Work request: Below are some entries; can you quote all of them exactly?
============
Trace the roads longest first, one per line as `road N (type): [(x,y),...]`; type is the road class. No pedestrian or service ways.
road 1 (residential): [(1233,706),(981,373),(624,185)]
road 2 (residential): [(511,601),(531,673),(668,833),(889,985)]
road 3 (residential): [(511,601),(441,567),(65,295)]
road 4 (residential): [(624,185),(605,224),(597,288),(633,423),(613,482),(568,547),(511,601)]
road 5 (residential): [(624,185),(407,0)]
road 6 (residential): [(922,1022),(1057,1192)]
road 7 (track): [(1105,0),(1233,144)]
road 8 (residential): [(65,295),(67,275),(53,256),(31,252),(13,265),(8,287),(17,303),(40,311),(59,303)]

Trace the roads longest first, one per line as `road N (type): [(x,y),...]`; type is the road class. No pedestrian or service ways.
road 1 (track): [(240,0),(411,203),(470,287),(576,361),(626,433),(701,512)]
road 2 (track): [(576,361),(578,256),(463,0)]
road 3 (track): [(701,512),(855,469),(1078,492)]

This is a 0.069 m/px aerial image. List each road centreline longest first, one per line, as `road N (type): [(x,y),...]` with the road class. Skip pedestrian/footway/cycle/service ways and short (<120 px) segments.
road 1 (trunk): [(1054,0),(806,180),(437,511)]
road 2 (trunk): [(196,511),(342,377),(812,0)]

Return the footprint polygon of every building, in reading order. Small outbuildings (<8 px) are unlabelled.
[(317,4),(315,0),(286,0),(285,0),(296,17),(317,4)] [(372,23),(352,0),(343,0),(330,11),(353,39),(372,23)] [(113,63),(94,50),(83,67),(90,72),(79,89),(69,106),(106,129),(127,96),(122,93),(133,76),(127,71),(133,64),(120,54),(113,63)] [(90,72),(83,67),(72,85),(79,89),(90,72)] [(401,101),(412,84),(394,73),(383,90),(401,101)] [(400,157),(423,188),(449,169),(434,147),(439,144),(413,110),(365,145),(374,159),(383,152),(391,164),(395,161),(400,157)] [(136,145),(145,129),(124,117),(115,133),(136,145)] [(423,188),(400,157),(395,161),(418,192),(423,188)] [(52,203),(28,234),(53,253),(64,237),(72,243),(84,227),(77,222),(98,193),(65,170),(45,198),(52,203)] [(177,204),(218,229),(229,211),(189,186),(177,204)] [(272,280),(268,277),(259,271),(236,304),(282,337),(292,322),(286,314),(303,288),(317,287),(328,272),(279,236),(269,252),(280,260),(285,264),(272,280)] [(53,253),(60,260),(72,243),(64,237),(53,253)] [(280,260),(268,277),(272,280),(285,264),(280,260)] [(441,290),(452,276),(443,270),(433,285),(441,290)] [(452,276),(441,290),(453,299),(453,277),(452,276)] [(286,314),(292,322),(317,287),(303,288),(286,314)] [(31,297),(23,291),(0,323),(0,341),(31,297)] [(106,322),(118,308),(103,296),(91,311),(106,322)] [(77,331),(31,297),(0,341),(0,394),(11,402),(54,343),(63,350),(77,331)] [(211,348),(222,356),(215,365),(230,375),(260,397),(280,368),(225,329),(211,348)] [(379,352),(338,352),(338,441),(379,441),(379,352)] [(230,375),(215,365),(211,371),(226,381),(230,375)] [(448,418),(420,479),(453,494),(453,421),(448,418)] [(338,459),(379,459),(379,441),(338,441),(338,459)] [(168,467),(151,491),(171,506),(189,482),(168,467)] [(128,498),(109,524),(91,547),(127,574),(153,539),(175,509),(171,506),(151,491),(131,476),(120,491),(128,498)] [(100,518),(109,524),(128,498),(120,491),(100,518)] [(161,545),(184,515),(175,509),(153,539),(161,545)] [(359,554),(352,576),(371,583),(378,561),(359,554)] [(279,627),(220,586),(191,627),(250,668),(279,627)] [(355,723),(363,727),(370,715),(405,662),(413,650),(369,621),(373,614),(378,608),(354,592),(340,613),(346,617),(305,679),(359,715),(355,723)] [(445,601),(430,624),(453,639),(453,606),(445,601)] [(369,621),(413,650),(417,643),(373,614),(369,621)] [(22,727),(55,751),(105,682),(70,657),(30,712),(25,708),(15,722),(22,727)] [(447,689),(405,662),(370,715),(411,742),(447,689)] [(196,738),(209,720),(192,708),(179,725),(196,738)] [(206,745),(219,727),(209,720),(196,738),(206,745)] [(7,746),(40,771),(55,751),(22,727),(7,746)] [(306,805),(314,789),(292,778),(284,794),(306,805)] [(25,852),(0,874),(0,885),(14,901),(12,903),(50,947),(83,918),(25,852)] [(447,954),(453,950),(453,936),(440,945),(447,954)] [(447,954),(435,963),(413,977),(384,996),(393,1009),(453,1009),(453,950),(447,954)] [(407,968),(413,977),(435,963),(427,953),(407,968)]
============
Your solution:
Trace the roads longest first, one per line as `road N (type): [(x,y),...]`; type is the road class. No pedestrian or service ways.
road 1 (residential): [(1233,706),(981,373),(624,185)]
road 2 (residential): [(511,601),(531,673),(668,833),(889,985)]
road 3 (residential): [(511,601),(441,567),(65,295)]
road 4 (residential): [(624,185),(605,224),(597,288),(633,423),(613,482),(568,547),(511,601)]
road 5 (residential): [(624,185),(407,0)]
road 6 (residential): [(922,1022),(1057,1192)]
road 7 (track): [(1105,0),(1233,144)]
road 8 (residential): [(65,295),(67,275),(53,256),(31,252),(13,265),(8,287),(17,303),(40,311),(59,303)]

Trace the roads longest first, one per line as `road N (type): [(x,y),...]`; type is the road class. No pedestrian or service ways.
road 1 (track): [(240,0),(411,203),(470,287),(576,361),(626,433),(701,512)]
road 2 (track): [(576,361),(578,256),(463,0)]
road 3 (track): [(701,512),(855,469),(1078,492)]

This is a 0.069 m/px aerial image. List each road centreline longest first, one per line, as `road N (type): [(x,y),...]` with the road class. Skip pedestrian/footway/cycle/service ways and short (<120 px) segments.
road 1 (trunk): [(1054,0),(806,180),(437,511)]
road 2 (trunk): [(196,511),(342,377),(812,0)]

Return the footprint polygon of every building, in reading order. Small outbuildings (<8 px) are unlabelled.
[(317,4),(315,0),(286,0),(285,0),(296,17),(317,4)] [(372,23),(352,0),(343,0),(330,11),(353,39),(372,23)] [(113,63),(94,50),(83,67),(90,72),(79,89),(69,106),(106,129),(127,96),(122,93),(133,76),(127,71),(133,64),(120,54),(113,63)] [(90,72),(83,67),(72,85),(79,89),(90,72)] [(401,101),(412,84),(394,73),(383,90),(401,101)] [(400,157),(423,188),(449,169),(434,147),(439,144),(413,110),(365,145),(374,159),(383,152),(391,164),(395,161),(400,157)] [(136,145),(145,129),(124,117),(115,133),(136,145)] [(423,188),(400,157),(395,161),(418,192),(423,188)] [(52,203),(28,234),(53,253),(64,237),(72,243),(84,227),(77,222),(98,193),(65,170),(45,198),(52,203)] [(177,204),(218,229),(229,211),(189,186),(177,204)] [(272,280),(268,277),(259,271),(236,304),(282,337),(292,322),(286,314),(303,288),(317,287),(328,272),(279,236),(269,252),(280,260),(285,264),(272,280)] [(53,253),(60,260),(72,243),(64,237),(53,253)] [(280,260),(268,277),(272,280),(285,264),(280,260)] [(441,290),(452,276),(443,270),(433,285),(441,290)] [(452,276),(441,290),(453,299),(453,277),(452,276)] [(286,314),(292,322),(317,287),(303,288),(286,314)] [(31,297),(23,291),(0,323),(0,341),(31,297)] [(106,322),(118,308),(103,296),(91,311),(106,322)] [(77,331),(31,297),(0,341),(0,394),(11,402),(54,343),(63,350),(77,331)] [(211,348),(222,356),(215,365),(230,375),(260,397),(280,368),(225,329),(211,348)] [(379,352),(338,352),(338,441),(379,441),(379,352)] [(230,375),(215,365),(211,371),(226,381),(230,375)] [(448,418),(420,479),(453,494),(453,421),(448,418)] [(338,459),(379,459),(379,441),(338,441),(338,459)] [(168,467),(151,491),(171,506),(189,482),(168,467)] [(128,498),(109,524),(91,547),(127,574),(153,539),(175,509),(171,506),(151,491),(131,476),(120,491),(128,498)] [(100,518),(109,524),(128,498),(120,491),(100,518)] [(161,545),(184,515),(175,509),(153,539),(161,545)] [(359,554),(352,576),(371,583),(378,561),(359,554)] [(279,627),(220,586),(191,627),(250,668),(279,627)] [(355,723),(363,727),(370,715),(405,662),(413,650),(369,621),(373,614),(378,608),(354,592),(340,613),(346,617),(305,679),(359,715),(355,723)] [(445,601),(430,624),(453,639),(453,606),(445,601)] [(369,621),(413,650),(417,643),(373,614),(369,621)] [(22,727),(55,751),(105,682),(70,657),(30,712),(25,708),(15,722),(22,727)] [(447,689),(405,662),(370,715),(411,742),(447,689)] [(196,738),(209,720),(192,708),(179,725),(196,738)] [(206,745),(219,727),(209,720),(196,738),(206,745)] [(7,746),(40,771),(55,751),(22,727),(7,746)] [(306,805),(314,789),(292,778),(284,794),(306,805)] [(25,852),(0,874),(0,885),(14,901),(12,903),(50,947),(83,918),(25,852)] [(447,954),(453,950),(453,936),(440,945),(447,954)] [(447,954),(435,963),(413,977),(384,996),(393,1009),(453,1009),(453,950),(447,954)] [(407,968),(413,977),(435,963),(427,953),(407,968)]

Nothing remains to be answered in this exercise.